[Supplied material]
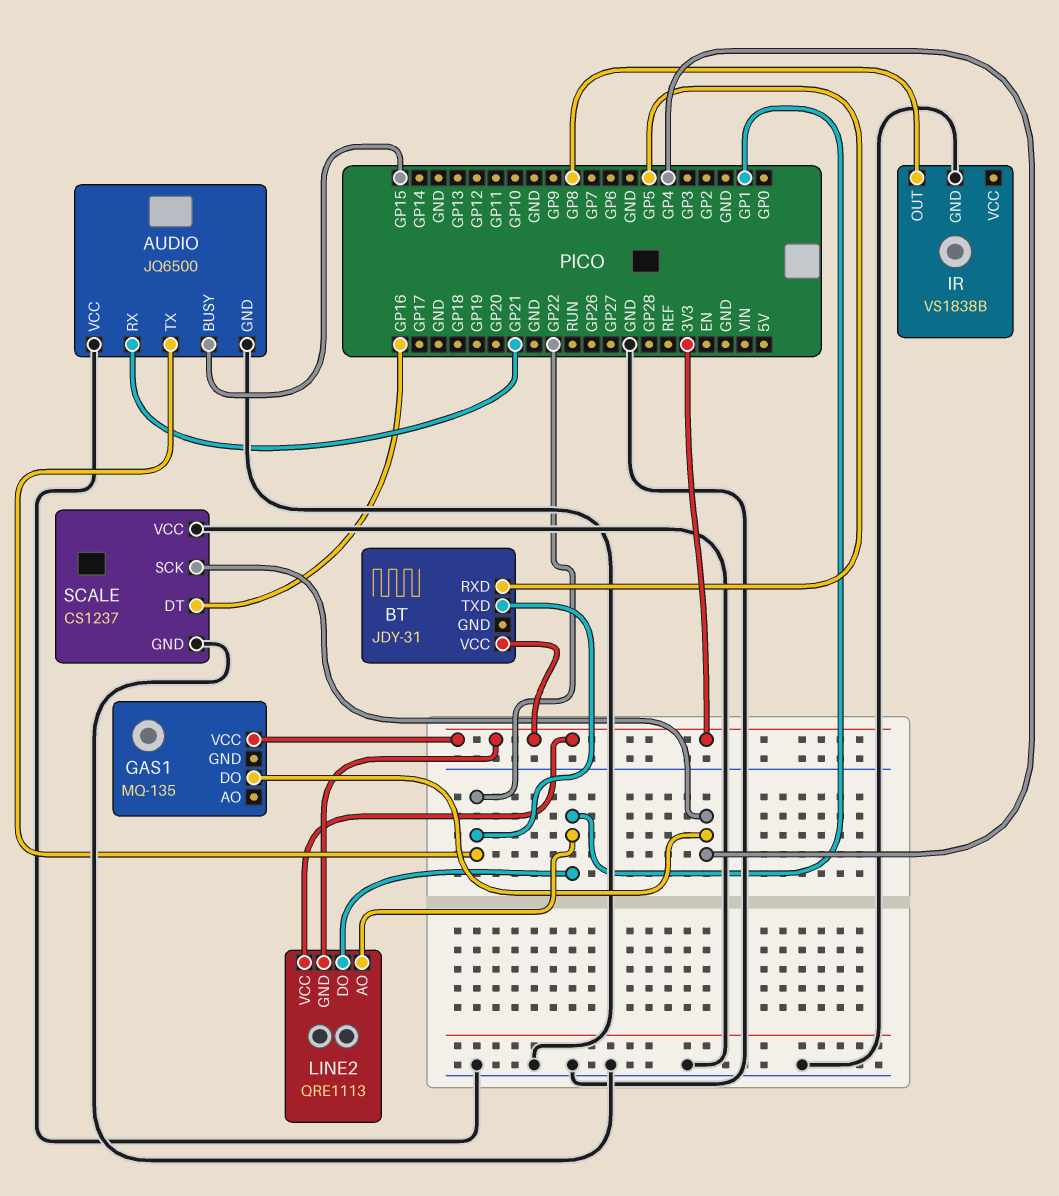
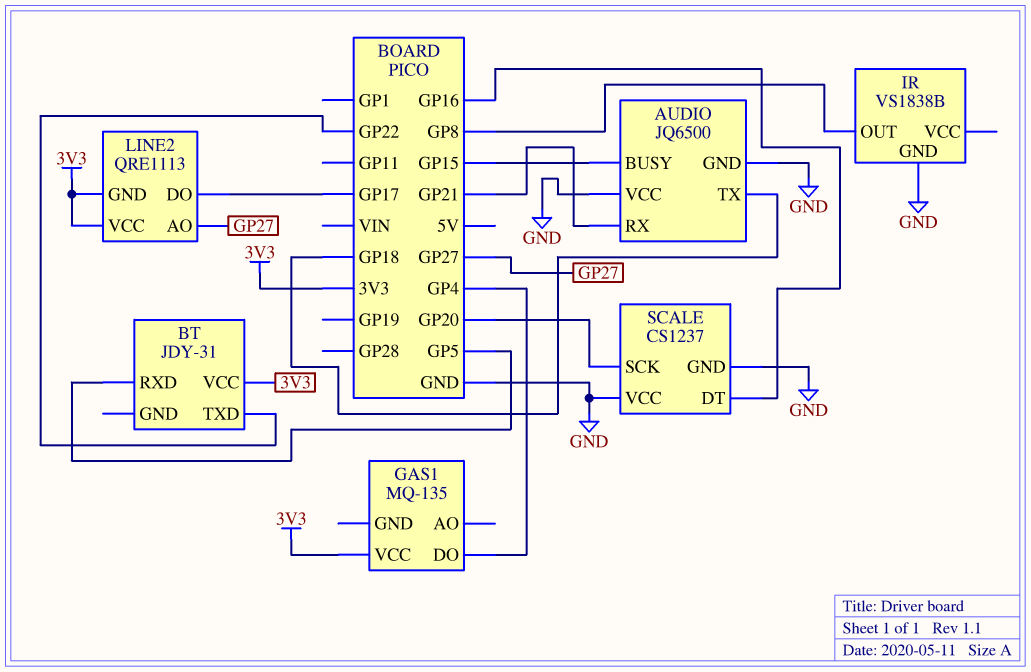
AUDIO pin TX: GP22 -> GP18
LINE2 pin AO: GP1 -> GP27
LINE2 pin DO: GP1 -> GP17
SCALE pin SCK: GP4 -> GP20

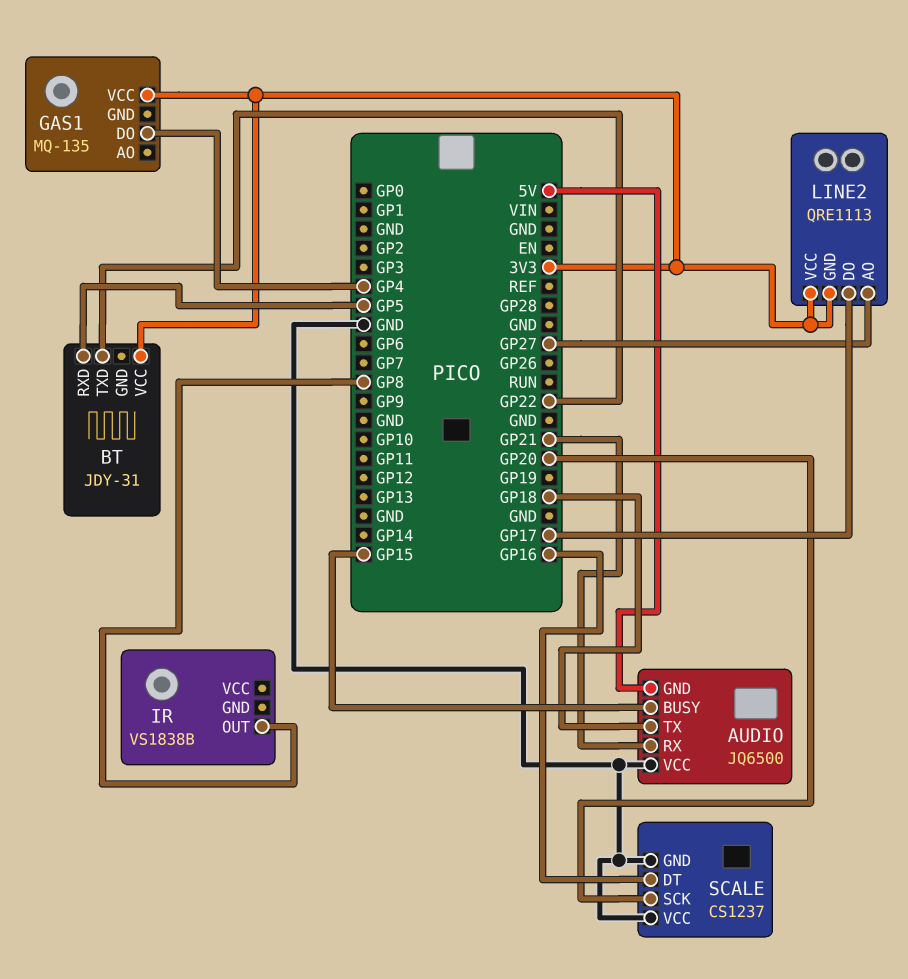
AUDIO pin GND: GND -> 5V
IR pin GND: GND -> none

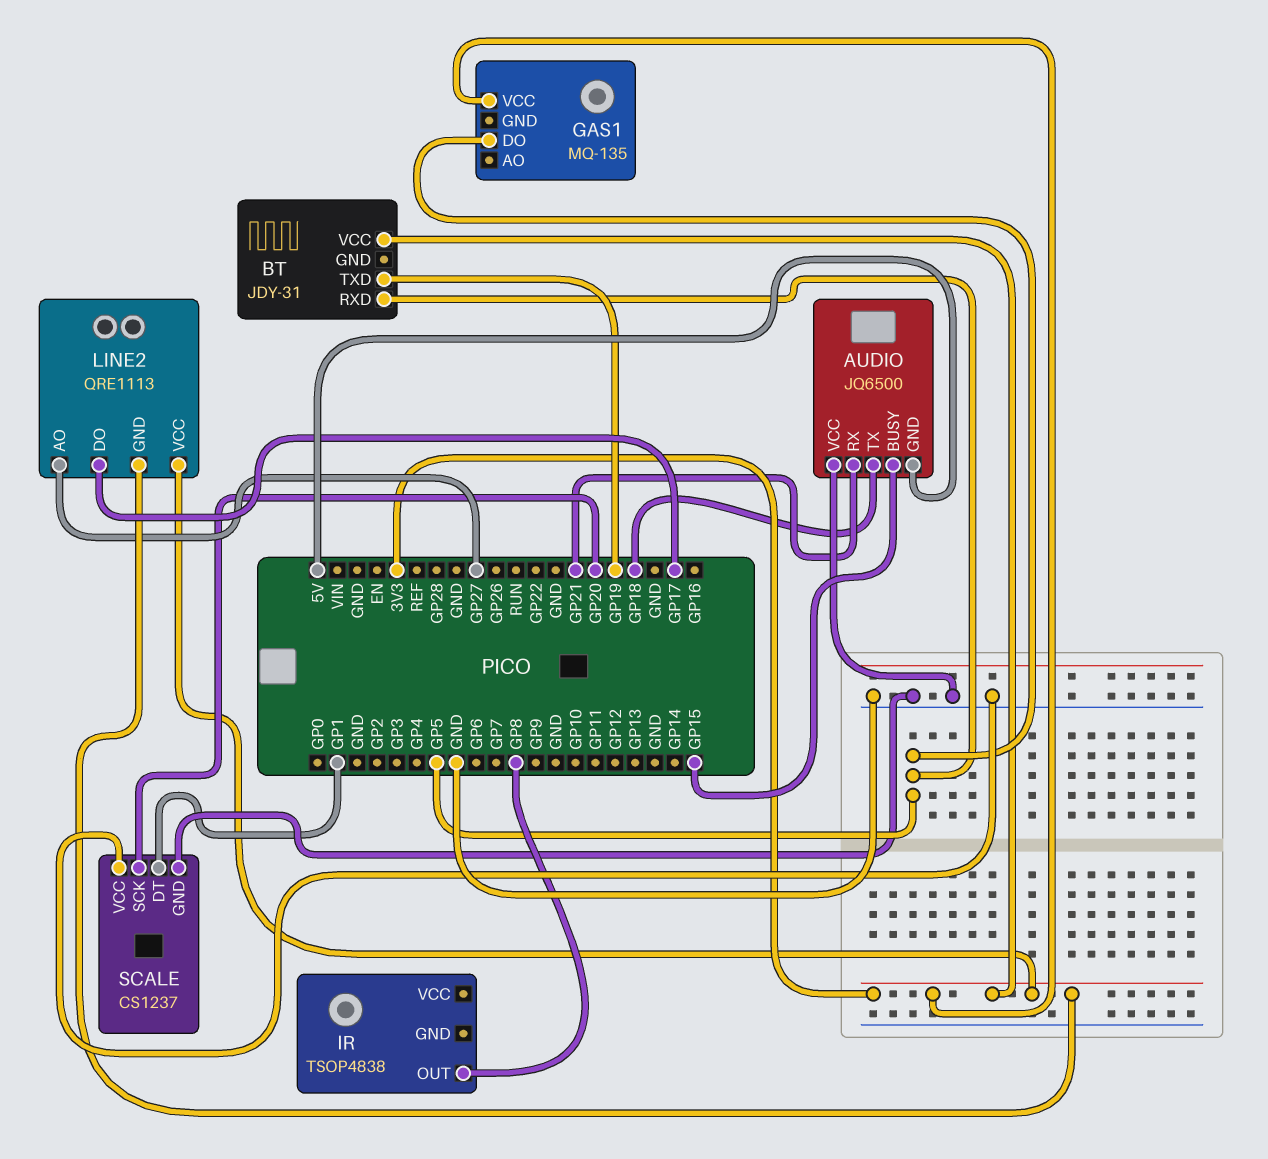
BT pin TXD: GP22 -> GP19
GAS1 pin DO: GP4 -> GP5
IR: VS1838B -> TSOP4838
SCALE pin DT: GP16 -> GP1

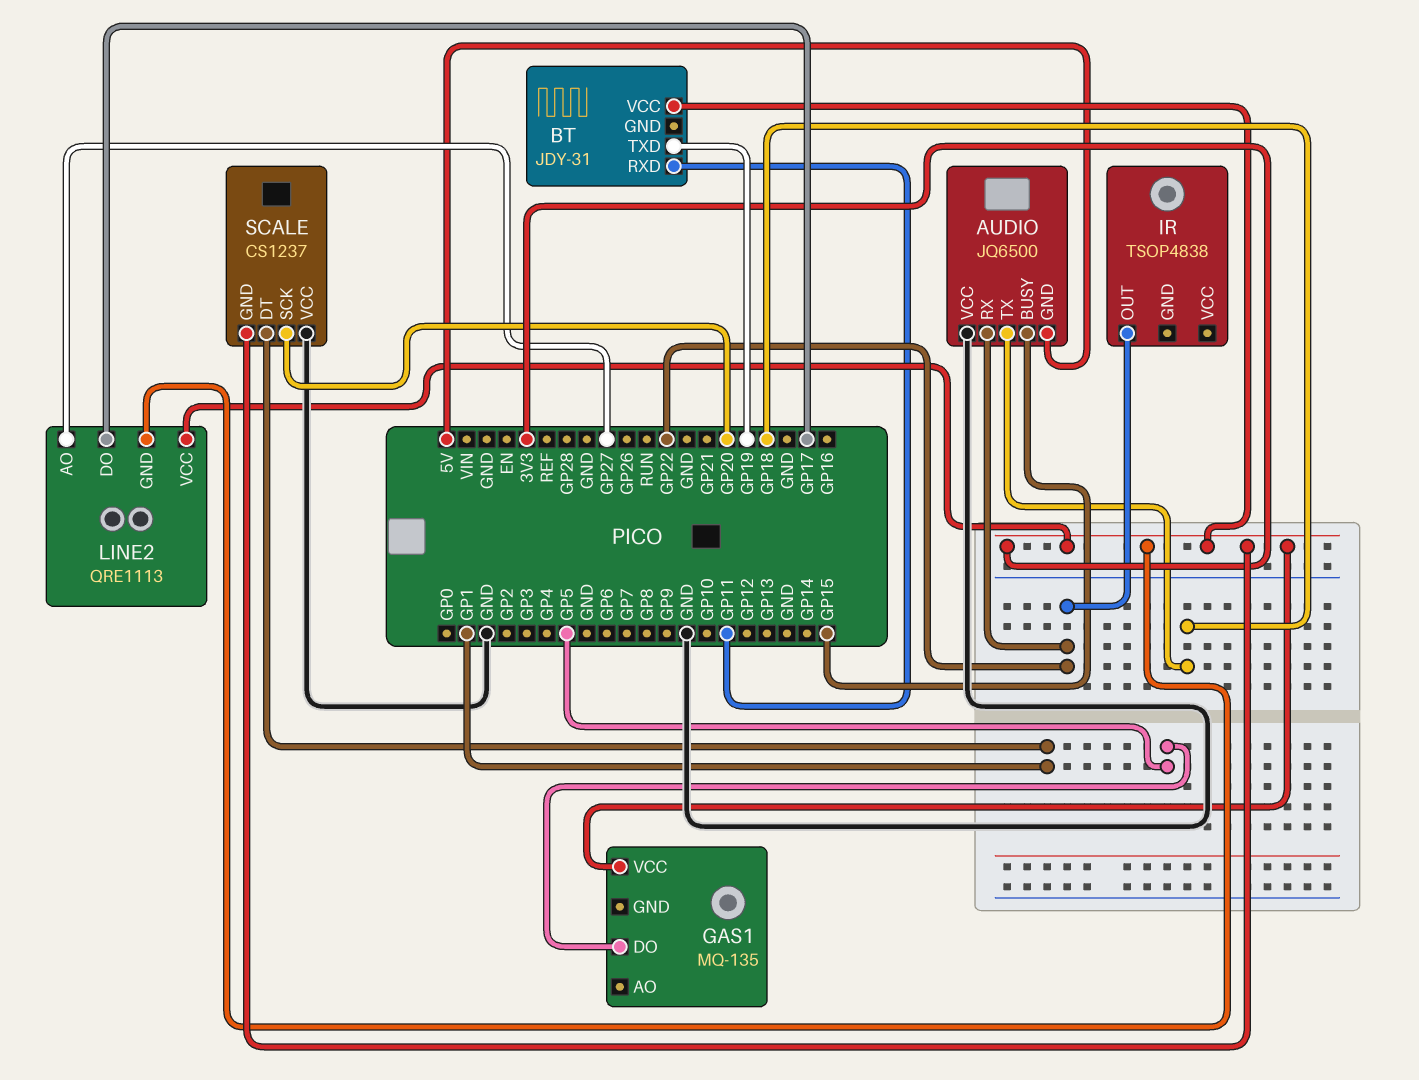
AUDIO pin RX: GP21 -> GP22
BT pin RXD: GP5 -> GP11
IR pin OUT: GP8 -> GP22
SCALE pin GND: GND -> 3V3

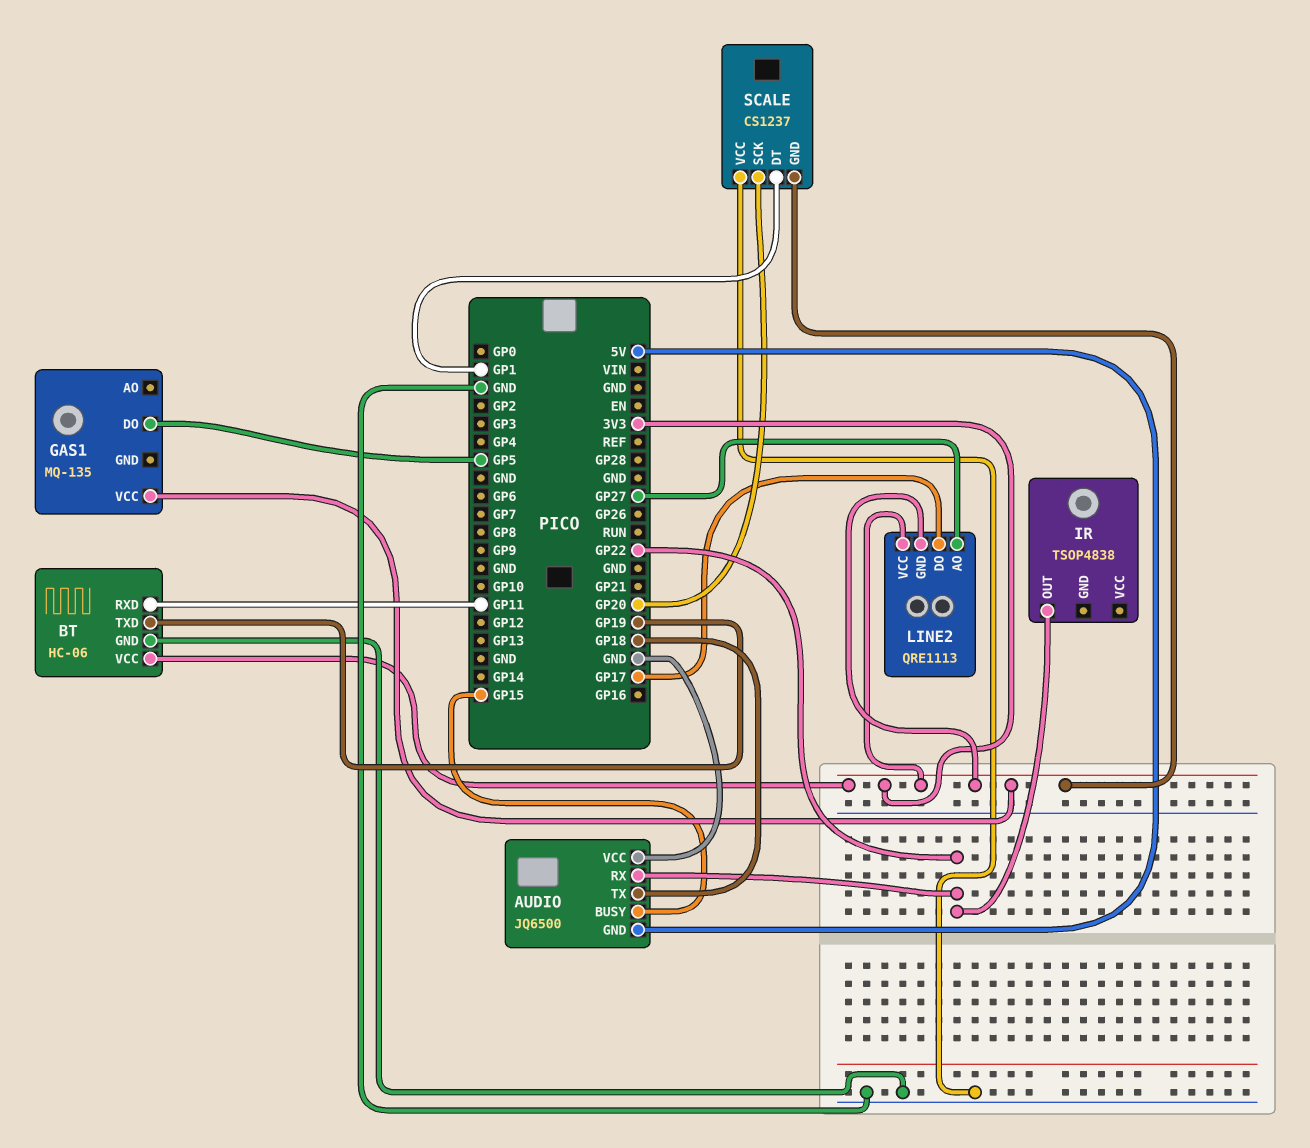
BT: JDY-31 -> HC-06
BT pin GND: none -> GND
[/Supplied material]
## Work task
Every line of the listing above is to be repeated exactly, with its pictures left out.

## Reply
AUDIO pin TX: GP22 -> GP18
LINE2 pin AO: GP1 -> GP27
LINE2 pin DO: GP1 -> GP17
SCALE pin SCK: GP4 -> GP20

AUDIO pin GND: GND -> 5V
IR pin GND: GND -> none

BT pin TXD: GP22 -> GP19
GAS1 pin DO: GP4 -> GP5
IR: VS1838B -> TSOP4838
SCALE pin DT: GP16 -> GP1

AUDIO pin RX: GP21 -> GP22
BT pin RXD: GP5 -> GP11
IR pin OUT: GP8 -> GP22
SCALE pin GND: GND -> 3V3

BT: JDY-31 -> HC-06
BT pin GND: none -> GND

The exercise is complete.